* Exercise instructions *
Your answer should hold each line of the material that contains the word "resized".

* Information shown *
'''

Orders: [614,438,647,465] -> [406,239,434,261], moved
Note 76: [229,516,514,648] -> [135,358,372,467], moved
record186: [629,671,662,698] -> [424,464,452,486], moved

'''
'''

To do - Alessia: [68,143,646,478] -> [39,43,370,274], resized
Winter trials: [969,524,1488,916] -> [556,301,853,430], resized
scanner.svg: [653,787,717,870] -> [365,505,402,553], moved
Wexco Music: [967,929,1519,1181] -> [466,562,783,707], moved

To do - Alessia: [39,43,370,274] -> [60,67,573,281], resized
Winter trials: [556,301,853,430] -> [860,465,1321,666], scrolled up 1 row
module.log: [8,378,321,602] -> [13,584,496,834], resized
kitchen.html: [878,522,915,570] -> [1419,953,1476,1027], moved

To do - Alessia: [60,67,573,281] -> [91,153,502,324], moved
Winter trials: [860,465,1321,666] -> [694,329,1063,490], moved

'''

* Exercise answer *
To do - Alessia: [68,143,646,478] -> [39,43,370,274], resized
Winter trials: [969,524,1488,916] -> [556,301,853,430], resized
To do - Alessia: [39,43,370,274] -> [60,67,573,281], resized
module.log: [8,378,321,602] -> [13,584,496,834], resized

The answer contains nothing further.